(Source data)
Segment Open

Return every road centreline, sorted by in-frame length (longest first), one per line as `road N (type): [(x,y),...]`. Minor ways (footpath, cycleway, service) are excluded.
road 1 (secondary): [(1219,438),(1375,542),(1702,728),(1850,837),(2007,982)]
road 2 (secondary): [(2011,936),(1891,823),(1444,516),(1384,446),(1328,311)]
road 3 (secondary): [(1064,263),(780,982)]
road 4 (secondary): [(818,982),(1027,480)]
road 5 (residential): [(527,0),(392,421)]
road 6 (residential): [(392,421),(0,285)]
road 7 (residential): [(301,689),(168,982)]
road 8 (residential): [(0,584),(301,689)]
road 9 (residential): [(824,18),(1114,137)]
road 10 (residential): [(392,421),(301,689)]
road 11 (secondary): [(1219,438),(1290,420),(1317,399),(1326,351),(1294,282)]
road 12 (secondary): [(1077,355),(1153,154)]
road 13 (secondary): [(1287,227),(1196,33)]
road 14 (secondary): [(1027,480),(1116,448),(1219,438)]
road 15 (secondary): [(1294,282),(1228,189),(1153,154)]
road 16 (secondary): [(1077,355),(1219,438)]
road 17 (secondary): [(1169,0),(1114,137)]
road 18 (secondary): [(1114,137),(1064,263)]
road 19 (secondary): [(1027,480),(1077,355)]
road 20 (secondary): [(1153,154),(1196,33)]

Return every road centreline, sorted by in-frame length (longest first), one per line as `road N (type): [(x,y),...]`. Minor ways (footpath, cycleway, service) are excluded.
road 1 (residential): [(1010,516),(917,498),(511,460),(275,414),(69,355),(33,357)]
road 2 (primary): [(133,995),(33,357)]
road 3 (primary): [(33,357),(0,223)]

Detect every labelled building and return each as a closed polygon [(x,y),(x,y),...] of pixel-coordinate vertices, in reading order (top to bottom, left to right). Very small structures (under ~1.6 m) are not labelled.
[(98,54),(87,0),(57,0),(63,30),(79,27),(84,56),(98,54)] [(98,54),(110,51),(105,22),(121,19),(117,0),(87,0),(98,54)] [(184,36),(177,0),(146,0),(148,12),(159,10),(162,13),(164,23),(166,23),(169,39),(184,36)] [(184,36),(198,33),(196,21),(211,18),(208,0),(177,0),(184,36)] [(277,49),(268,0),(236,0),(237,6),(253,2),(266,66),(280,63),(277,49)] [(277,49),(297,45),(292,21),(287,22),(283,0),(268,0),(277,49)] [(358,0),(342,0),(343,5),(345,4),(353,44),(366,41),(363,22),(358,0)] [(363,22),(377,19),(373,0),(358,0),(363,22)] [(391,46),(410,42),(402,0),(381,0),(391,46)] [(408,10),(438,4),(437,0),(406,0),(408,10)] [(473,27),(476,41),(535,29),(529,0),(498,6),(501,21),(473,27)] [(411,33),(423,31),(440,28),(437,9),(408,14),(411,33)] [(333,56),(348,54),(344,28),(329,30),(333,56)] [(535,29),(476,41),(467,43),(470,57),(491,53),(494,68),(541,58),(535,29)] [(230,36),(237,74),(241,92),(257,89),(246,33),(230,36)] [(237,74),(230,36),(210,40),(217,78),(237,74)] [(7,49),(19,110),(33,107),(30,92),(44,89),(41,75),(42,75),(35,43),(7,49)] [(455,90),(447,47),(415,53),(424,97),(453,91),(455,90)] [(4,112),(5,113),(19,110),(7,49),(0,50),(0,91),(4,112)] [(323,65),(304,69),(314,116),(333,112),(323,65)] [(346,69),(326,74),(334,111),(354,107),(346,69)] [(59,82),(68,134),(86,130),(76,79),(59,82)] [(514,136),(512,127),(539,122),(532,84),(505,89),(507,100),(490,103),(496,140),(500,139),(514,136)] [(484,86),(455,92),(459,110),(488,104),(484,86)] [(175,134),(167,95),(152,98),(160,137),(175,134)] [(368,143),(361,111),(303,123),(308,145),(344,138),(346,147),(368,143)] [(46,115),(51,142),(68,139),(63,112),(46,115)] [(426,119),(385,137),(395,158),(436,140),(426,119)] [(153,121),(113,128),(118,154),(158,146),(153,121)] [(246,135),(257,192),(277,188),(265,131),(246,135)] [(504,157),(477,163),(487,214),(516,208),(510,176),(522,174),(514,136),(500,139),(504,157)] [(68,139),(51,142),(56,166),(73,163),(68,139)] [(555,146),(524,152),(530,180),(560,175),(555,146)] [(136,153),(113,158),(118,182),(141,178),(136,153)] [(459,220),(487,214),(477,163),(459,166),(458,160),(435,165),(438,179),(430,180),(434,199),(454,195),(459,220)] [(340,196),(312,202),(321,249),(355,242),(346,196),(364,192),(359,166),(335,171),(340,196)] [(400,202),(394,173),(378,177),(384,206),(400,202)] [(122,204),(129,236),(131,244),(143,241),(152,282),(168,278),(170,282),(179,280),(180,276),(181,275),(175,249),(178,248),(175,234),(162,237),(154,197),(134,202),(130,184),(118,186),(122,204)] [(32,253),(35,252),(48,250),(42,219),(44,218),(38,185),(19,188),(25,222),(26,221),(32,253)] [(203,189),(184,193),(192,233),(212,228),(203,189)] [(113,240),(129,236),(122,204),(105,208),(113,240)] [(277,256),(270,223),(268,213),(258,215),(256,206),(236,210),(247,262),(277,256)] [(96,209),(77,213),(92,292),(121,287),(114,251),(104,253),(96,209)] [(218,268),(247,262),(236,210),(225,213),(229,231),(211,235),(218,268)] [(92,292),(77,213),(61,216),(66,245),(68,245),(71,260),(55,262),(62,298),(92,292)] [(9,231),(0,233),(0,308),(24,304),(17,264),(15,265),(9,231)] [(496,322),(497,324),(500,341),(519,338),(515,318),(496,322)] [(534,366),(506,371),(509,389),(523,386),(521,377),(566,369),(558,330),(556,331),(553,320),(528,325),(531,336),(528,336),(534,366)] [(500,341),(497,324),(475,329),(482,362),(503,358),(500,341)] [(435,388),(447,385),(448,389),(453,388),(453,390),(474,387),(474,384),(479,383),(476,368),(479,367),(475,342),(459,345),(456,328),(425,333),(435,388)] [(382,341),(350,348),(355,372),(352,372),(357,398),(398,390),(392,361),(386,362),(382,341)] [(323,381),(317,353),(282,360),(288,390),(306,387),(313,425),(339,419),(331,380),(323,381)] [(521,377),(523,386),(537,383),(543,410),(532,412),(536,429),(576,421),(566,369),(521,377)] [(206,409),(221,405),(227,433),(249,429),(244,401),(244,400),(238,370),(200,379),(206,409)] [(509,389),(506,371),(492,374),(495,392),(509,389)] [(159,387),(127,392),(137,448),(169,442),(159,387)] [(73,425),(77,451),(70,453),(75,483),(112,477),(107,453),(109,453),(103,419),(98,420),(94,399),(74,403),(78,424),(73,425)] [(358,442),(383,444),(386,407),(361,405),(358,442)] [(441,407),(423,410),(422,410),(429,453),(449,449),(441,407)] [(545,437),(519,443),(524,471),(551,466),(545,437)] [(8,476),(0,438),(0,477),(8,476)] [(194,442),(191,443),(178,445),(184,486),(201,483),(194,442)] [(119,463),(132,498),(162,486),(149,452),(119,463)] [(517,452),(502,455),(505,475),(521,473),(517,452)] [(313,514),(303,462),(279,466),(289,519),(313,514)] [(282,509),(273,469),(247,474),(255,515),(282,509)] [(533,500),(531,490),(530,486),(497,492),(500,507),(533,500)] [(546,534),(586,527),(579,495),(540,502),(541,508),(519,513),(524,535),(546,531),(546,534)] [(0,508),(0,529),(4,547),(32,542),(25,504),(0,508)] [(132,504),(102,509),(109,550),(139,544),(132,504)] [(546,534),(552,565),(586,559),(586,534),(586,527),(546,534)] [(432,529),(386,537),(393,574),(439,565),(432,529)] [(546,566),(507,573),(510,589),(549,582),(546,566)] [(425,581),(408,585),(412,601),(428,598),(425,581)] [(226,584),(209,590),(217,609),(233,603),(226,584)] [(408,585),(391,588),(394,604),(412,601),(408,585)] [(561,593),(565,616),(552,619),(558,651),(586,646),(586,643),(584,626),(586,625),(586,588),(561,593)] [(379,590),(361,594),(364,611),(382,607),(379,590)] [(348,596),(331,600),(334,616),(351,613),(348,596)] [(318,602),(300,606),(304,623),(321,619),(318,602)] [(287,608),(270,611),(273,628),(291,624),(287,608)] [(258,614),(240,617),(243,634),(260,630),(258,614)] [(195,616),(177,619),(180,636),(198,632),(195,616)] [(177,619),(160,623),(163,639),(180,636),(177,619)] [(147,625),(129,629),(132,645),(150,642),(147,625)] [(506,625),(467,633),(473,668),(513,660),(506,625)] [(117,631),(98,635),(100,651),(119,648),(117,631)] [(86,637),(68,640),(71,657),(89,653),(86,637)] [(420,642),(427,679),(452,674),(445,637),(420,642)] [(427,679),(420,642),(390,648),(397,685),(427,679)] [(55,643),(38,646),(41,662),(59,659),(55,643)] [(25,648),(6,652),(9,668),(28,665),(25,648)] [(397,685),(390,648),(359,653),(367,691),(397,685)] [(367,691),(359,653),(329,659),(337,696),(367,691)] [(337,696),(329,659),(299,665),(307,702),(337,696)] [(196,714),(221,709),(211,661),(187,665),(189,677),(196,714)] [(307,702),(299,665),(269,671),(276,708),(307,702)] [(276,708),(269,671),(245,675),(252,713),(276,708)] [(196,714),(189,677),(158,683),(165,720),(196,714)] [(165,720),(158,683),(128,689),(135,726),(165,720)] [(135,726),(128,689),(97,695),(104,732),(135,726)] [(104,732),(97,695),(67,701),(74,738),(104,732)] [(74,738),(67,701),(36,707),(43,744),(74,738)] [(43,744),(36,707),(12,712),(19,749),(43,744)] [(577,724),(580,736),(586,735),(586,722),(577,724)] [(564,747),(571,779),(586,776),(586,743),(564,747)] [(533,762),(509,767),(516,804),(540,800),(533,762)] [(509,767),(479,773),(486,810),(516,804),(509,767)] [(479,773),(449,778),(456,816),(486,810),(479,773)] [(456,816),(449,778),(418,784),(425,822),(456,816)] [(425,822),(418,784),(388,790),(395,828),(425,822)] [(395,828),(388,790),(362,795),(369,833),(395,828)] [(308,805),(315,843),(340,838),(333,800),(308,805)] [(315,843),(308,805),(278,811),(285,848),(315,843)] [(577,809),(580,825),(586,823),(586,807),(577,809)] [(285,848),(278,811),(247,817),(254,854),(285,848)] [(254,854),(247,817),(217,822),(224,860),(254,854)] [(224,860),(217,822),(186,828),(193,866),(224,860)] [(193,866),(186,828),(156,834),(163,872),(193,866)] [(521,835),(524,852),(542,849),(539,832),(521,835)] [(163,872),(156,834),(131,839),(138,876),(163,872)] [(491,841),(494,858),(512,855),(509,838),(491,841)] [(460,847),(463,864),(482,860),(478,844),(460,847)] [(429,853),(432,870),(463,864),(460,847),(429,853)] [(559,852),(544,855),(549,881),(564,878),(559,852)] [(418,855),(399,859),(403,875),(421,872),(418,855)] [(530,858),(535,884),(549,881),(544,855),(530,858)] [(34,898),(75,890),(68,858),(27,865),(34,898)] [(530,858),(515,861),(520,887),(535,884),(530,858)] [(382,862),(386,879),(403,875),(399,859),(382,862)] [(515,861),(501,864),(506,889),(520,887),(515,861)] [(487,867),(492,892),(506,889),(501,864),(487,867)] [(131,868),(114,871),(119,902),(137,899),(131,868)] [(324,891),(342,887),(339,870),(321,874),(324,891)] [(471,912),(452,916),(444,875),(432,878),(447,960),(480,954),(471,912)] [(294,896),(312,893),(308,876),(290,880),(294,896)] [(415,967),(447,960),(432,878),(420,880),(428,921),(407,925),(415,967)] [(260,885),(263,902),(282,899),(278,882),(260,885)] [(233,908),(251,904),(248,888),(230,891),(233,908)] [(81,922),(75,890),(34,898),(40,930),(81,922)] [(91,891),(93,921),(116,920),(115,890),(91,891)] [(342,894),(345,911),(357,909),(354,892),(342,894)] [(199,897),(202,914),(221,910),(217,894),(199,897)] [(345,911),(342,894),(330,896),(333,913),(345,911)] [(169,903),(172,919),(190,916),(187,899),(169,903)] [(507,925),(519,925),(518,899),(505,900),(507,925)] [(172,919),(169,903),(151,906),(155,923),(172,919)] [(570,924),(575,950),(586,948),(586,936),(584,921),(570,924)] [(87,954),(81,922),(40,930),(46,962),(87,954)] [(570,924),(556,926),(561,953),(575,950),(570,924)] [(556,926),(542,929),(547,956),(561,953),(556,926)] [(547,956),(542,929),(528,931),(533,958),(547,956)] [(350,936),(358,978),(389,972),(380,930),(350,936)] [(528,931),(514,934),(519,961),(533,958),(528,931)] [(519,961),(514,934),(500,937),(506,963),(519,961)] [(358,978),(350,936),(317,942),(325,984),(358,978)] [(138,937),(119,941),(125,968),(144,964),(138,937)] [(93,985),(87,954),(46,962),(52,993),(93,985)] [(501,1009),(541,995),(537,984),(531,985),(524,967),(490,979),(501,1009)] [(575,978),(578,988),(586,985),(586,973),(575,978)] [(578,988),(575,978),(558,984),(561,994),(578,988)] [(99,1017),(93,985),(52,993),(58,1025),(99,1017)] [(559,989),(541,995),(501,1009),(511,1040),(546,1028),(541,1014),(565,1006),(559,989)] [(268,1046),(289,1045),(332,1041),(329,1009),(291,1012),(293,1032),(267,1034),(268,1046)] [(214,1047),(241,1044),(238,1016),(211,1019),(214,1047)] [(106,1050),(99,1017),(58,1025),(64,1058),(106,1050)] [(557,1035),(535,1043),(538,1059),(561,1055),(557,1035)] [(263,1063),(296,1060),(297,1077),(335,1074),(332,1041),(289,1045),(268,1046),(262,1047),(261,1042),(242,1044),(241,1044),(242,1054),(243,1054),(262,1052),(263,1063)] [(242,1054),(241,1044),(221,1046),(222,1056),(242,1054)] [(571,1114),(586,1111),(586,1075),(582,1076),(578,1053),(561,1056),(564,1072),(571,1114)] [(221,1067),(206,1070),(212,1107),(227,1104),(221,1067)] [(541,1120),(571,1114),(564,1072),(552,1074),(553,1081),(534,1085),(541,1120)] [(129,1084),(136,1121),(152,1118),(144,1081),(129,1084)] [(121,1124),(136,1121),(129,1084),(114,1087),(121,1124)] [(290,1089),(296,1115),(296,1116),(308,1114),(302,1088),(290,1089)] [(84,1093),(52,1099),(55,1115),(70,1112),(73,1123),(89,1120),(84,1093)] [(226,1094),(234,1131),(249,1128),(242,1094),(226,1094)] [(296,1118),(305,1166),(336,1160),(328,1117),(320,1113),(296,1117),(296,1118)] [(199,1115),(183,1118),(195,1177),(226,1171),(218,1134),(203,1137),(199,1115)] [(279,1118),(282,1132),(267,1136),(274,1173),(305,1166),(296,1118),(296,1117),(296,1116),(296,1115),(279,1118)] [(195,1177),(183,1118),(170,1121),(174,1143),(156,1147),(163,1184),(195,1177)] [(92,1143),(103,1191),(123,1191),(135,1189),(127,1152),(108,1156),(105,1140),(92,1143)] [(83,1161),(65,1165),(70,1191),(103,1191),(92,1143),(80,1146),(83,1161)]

Segment Closed

_What you are asked to do_: Pull out every line above that holds the word "residential".

_Response_:
road 5 (residential): [(527,0),(392,421)]
road 6 (residential): [(392,421),(0,285)]
road 7 (residential): [(301,689),(168,982)]
road 8 (residential): [(0,584),(301,689)]
road 9 (residential): [(824,18),(1114,137)]
road 10 (residential): [(392,421),(301,689)]
road 1 (residential): [(1010,516),(917,498),(511,460),(275,414),(69,355),(33,357)]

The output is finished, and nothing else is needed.